= TASK STATEMENT =
In which lines of the data does the string "minus" appear? Copy every one.
★ ★ ★ ★
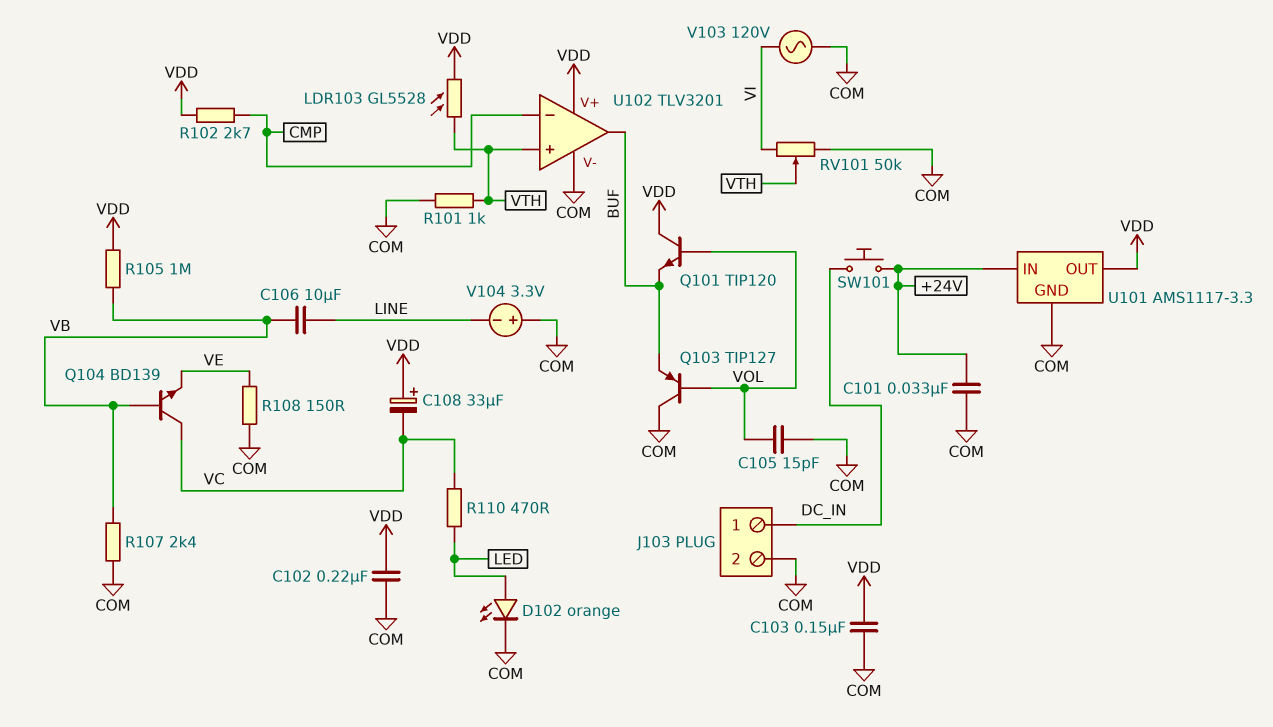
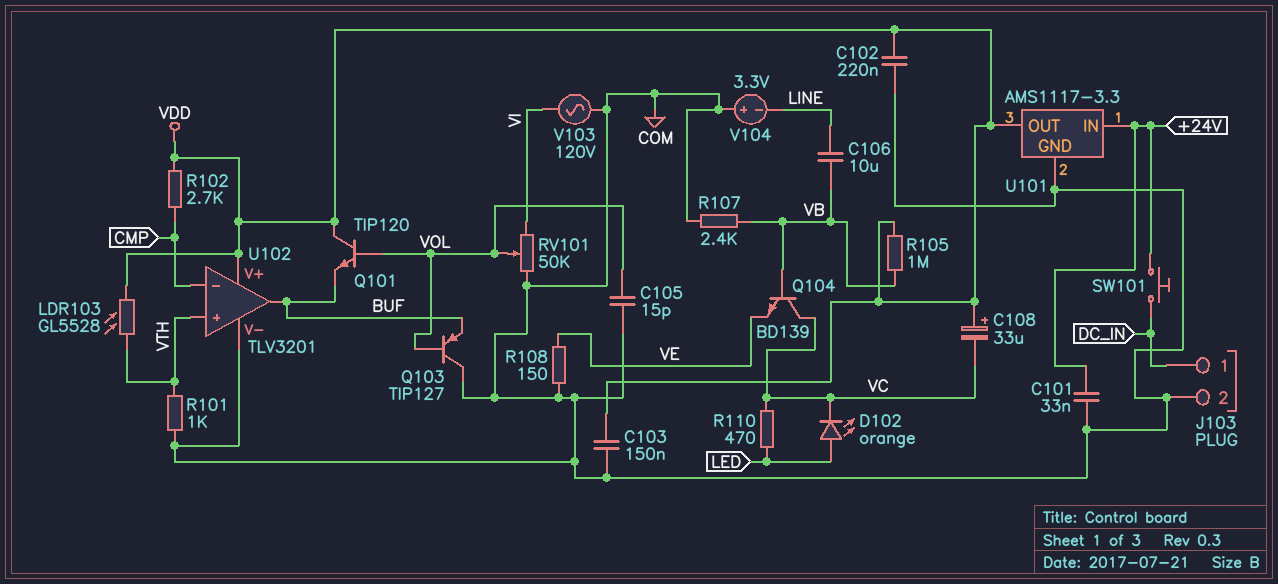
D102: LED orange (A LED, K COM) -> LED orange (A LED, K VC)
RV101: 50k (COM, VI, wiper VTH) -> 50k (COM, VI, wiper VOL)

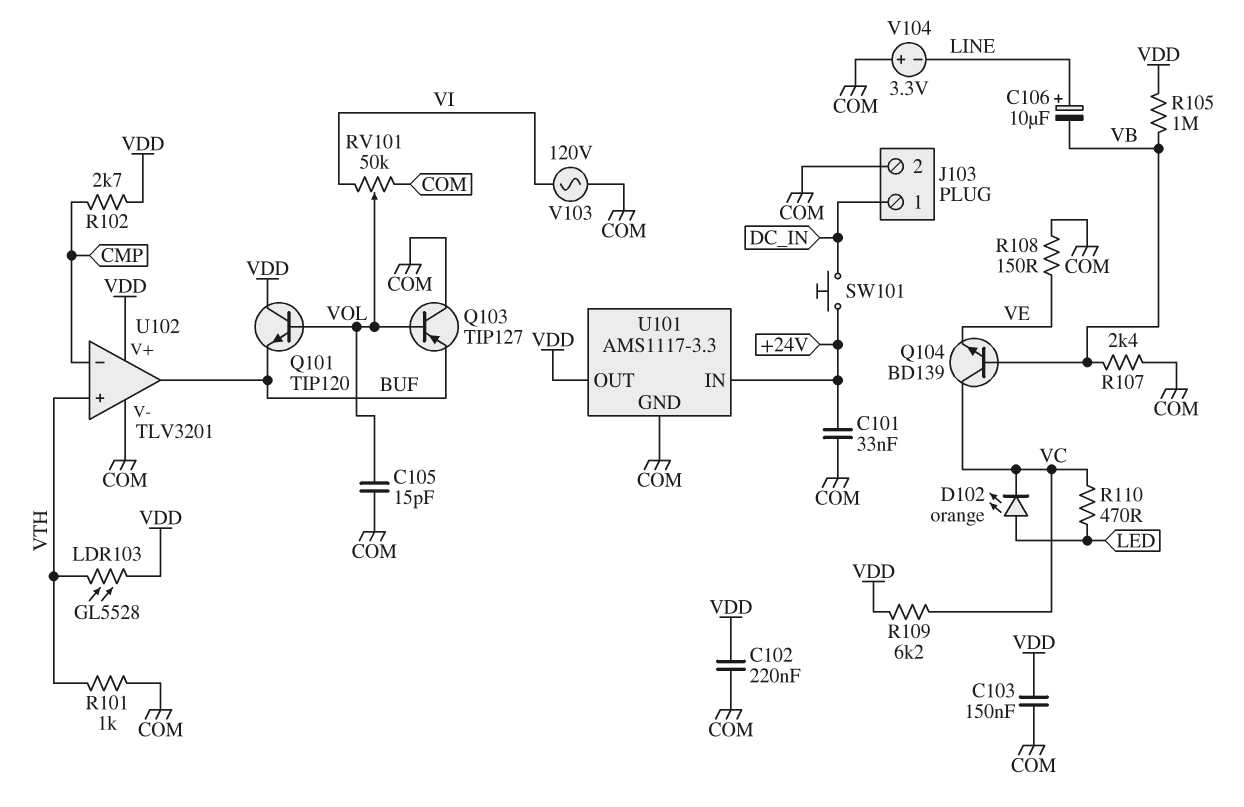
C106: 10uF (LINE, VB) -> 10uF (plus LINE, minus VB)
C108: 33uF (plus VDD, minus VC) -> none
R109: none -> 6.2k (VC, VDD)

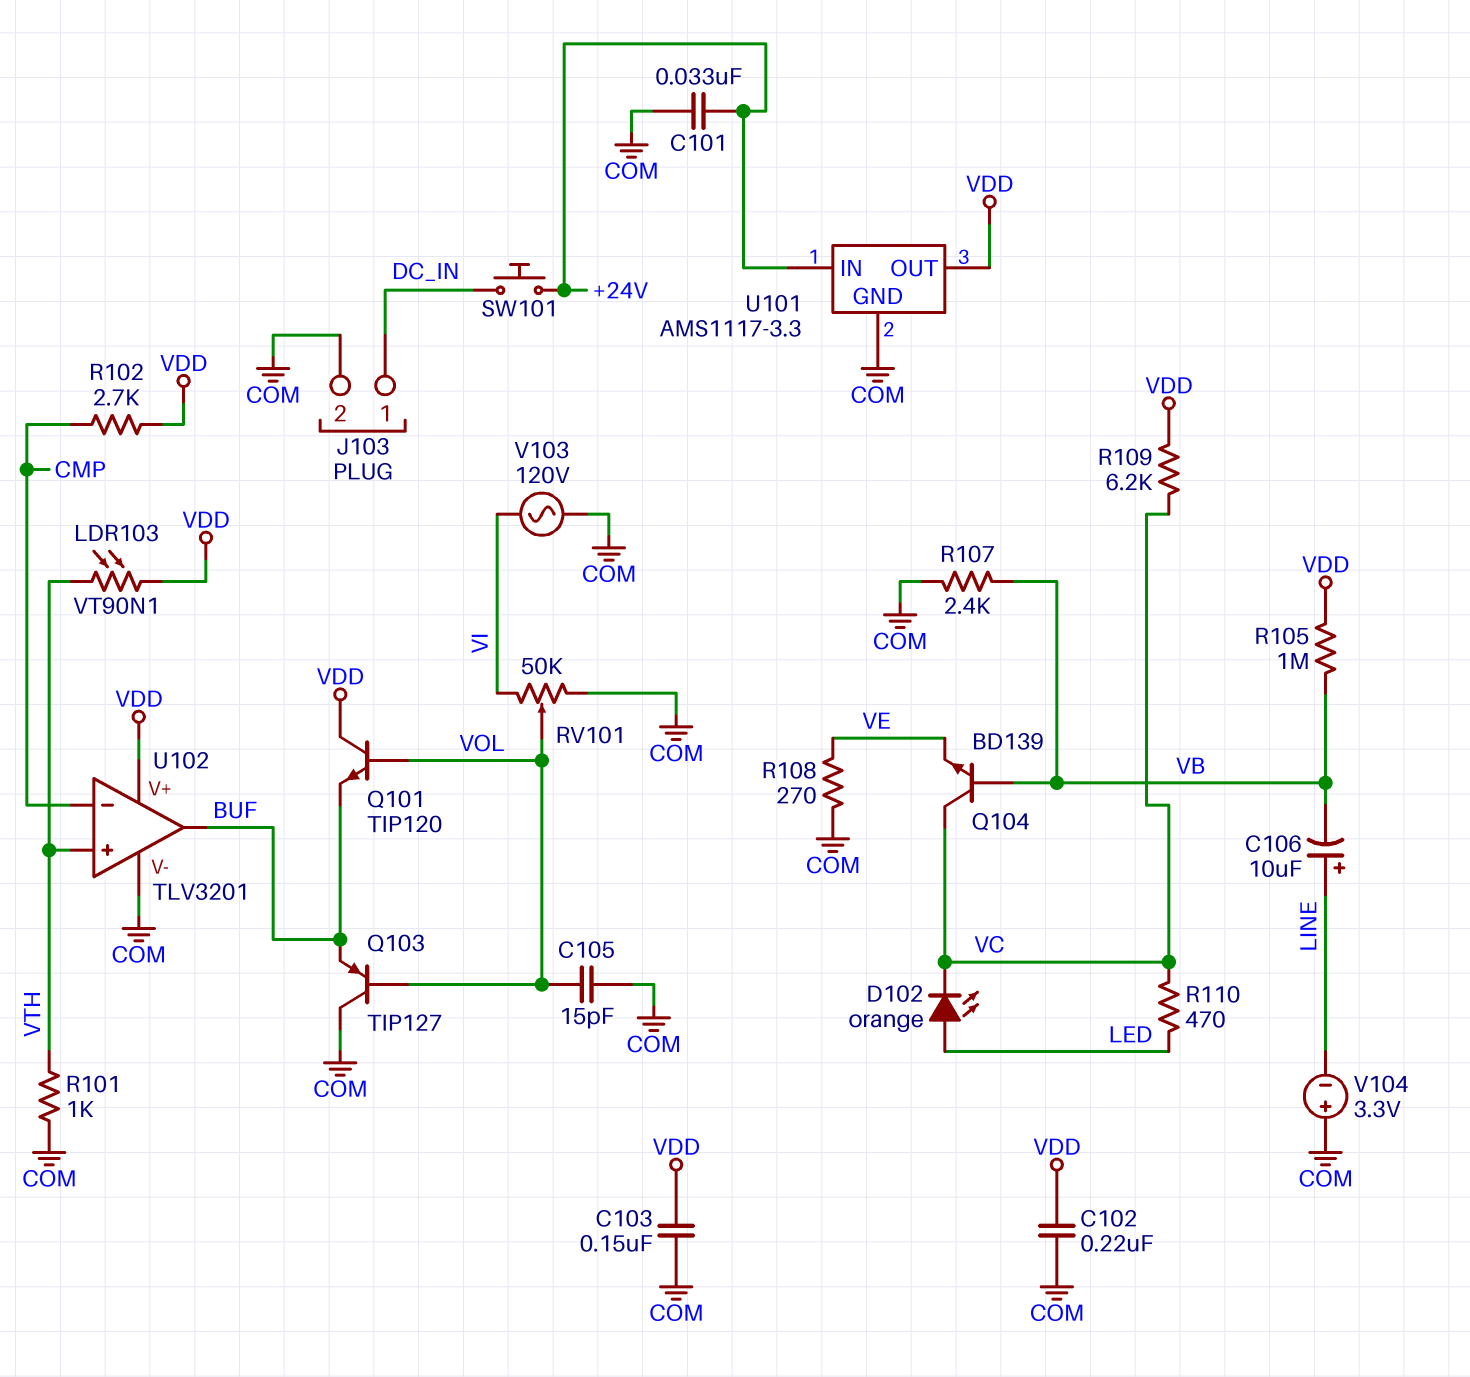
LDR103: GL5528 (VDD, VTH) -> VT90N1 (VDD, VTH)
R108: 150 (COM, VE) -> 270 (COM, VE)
★ ★ ★ ★
= EXPECTED ANSWER =
C106: 10uF (LINE, VB) -> 10uF (plus LINE, minus VB)
C108: 33uF (plus VDD, minus VC) -> none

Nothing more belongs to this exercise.